Task objective:
Copy out the following material word for word, with nothing changed, added, or left out.

Working data:

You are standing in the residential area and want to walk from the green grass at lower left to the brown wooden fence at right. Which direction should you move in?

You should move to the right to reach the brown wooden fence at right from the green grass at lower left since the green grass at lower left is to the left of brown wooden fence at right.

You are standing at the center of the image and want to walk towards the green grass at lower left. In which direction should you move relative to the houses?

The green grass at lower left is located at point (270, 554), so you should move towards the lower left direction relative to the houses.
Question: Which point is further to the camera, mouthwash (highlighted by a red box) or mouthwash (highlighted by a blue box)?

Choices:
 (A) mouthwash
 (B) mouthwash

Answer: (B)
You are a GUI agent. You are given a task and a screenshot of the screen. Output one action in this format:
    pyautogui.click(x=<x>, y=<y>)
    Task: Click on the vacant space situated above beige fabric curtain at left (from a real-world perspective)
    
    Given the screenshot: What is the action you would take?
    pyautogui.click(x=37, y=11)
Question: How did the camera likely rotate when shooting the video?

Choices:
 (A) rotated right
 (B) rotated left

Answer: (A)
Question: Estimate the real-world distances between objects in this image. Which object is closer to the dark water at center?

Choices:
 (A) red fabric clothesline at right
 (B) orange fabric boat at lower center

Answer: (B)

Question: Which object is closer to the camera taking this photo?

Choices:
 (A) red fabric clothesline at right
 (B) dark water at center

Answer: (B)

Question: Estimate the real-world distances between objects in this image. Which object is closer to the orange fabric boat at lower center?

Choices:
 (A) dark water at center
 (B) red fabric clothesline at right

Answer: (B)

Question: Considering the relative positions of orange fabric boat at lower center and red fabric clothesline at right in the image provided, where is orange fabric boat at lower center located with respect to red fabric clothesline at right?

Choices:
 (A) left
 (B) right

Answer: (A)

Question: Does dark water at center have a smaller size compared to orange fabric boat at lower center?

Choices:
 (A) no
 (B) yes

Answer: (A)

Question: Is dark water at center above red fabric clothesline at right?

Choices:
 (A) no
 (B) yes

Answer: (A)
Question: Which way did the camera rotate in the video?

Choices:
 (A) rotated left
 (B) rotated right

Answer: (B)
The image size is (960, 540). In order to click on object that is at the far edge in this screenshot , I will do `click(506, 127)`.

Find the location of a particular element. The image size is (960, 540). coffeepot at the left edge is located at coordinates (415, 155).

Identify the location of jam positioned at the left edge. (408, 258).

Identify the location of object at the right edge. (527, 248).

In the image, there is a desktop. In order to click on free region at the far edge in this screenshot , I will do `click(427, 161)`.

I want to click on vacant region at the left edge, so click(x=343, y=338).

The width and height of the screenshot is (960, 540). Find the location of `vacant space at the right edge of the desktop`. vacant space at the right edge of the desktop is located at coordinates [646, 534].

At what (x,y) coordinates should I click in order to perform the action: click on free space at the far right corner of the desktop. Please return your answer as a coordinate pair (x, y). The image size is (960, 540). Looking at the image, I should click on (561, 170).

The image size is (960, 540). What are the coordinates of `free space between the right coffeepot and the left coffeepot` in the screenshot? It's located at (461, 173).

Exercise response:
You are standing in the residential area and want to walk from the green grass at lower left to the brown wooden fence at right. Which direction should you move in?

You should move to the right to reach the brown wooden fence at right from the green grass at lower left since the green grass at lower left is to the left of brown wooden fence at right.

You are standing at the center of the image and want to walk towards the green grass at lower left. In which direction should you move relative to the houses?

The green grass at lower left is located at point (270, 554), so you should move towards the lower left direction relative to the houses.
Question: Which point is further to the camera, mouthwash (highlighted by a red box) or mouthwash (highlighted by a blue box)?

Choices:
 (A) mouthwash
 (B) mouthwash

Answer: (B)
You are a GUI agent. You are given a task and a screenshot of the screen. Output one action in this format:
    pyautogui.click(x=<x>, y=<y>)
    Task: Click on the vacant space situated above beige fabric curtain at left (from a real-world perspective)
    
    Given the screenshot: What is the action you would take?
    pyautogui.click(x=37, y=11)
Question: How did the camera likely rotate when shooting the video?

Choices:
 (A) rotated right
 (B) rotated left

Answer: (A)
Question: Estimate the real-world distances between objects in this image. Which object is closer to the dark water at center?

Choices:
 (A) red fabric clothesline at right
 (B) orange fabric boat at lower center

Answer: (B)

Question: Which object is closer to the camera taking this photo?

Choices:
 (A) red fabric clothesline at right
 (B) dark water at center

Answer: (B)

Question: Estimate the real-world distances between objects in this image. Which object is closer to the orange fabric boat at lower center?

Choices:
 (A) dark water at center
 (B) red fabric clothesline at right

Answer: (B)

Question: Considering the relative positions of orange fabric boat at lower center and red fabric clothesline at right in the image provided, where is orange fabric boat at lower center located with respect to red fabric clothesline at right?

Choices:
 (A) left
 (B) right

Answer: (A)

Question: Does dark water at center have a smaller size compared to orange fabric boat at lower center?

Choices:
 (A) no
 (B) yes

Answer: (A)

Question: Is dark water at center above red fabric clothesline at right?

Choices:
 (A) no
 (B) yes

Answer: (A)
Question: Which way did the camera rotate in the video?

Choices:
 (A) rotated left
 (B) rotated right

Answer: (B)
The image size is (960, 540). In order to click on object that is at the far edge in this screenshot , I will do `click(506, 127)`.

Find the location of a particular element. The image size is (960, 540). coffeepot at the left edge is located at coordinates (415, 155).

Identify the location of jam positioned at the left edge. (408, 258).

Identify the location of object at the right edge. (527, 248).

In the image, there is a desktop. In order to click on free region at the far edge in this screenshot , I will do `click(427, 161)`.

I want to click on vacant region at the left edge, so click(x=343, y=338).

The width and height of the screenshot is (960, 540). Find the location of `vacant space at the right edge of the desktop`. vacant space at the right edge of the desktop is located at coordinates [646, 534].

At what (x,y) coordinates should I click in order to perform the action: click on free space at the far right corner of the desktop. Please return your answer as a coordinate pair (x, y). The image size is (960, 540). Looking at the image, I should click on (561, 170).

The image size is (960, 540). What are the coordinates of `free space between the right coffeepot and the left coffeepot` in the screenshot? It's located at (461, 173).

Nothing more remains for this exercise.